Problem details –
Can you turn the entries below, starting at the line containing "Dock: 23:55 -> 00:42" and ending at the line containing "Pharmacy: 10:16 -> 9:16", into a numbered list with no blank lines?

Input material –
# # #

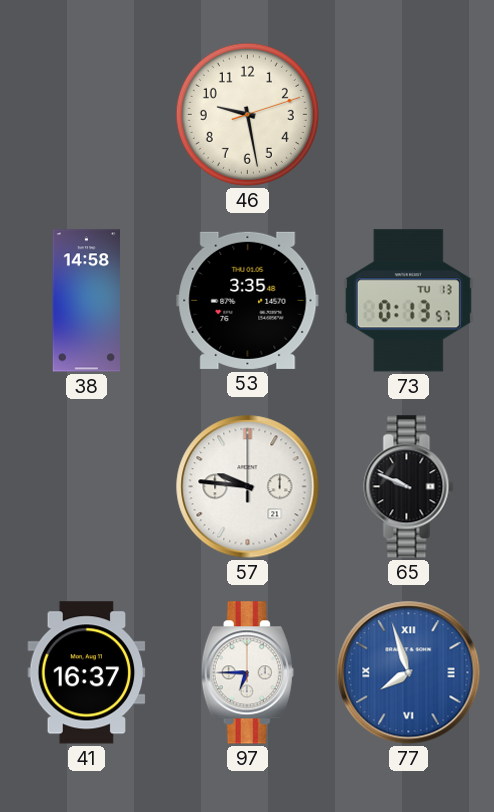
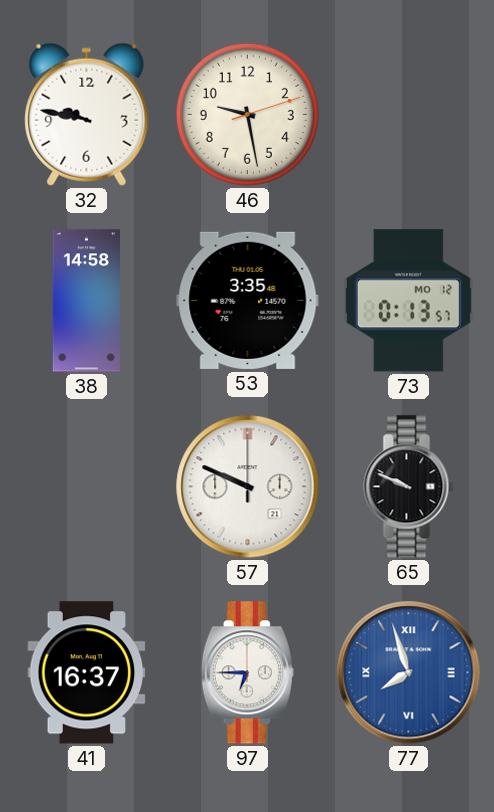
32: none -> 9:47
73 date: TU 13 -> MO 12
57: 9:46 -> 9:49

# # #

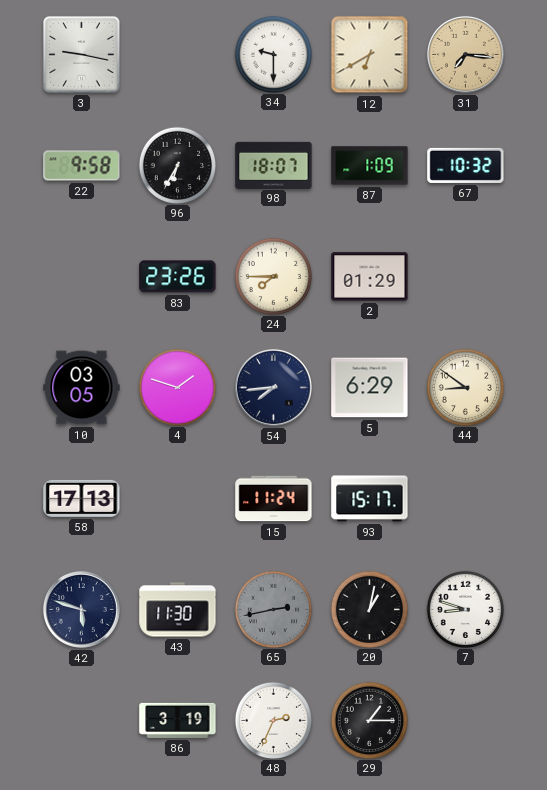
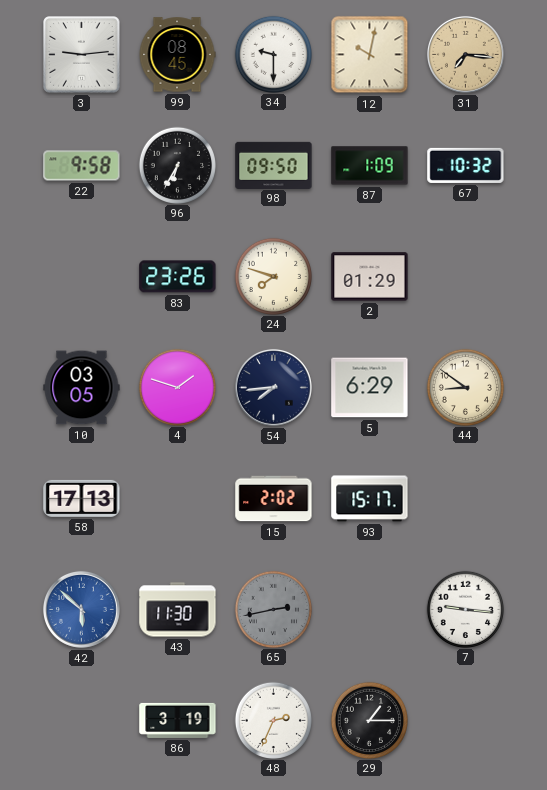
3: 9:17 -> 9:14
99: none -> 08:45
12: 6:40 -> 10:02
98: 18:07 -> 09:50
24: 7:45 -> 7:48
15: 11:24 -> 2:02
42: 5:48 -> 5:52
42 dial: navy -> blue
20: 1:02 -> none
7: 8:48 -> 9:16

# # #

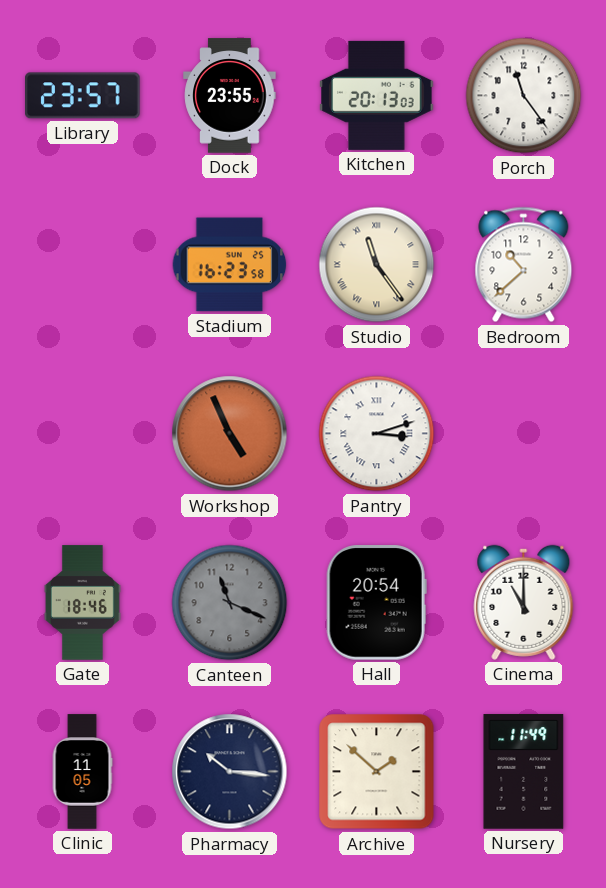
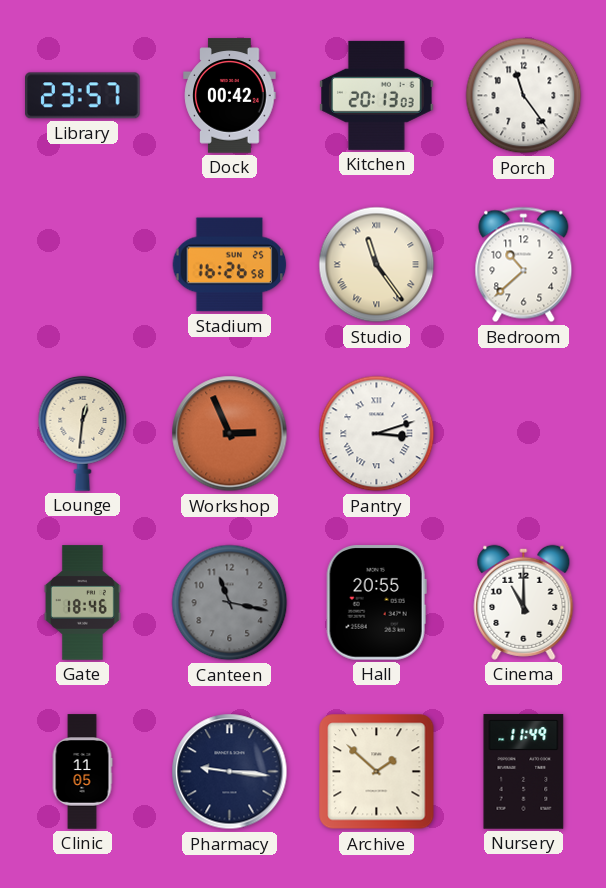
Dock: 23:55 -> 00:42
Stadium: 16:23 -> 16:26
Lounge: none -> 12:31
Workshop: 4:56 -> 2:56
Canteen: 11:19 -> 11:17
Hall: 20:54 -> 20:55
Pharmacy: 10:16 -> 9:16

# # #

Final answer –
1. Dock: 23:55 -> 00:42
2. Stadium: 16:23 -> 16:26
3. Lounge: none -> 12:31
4. Workshop: 4:56 -> 2:56
5. Canteen: 11:19 -> 11:17
6. Hall: 20:54 -> 20:55
7. Pharmacy: 10:16 -> 9:16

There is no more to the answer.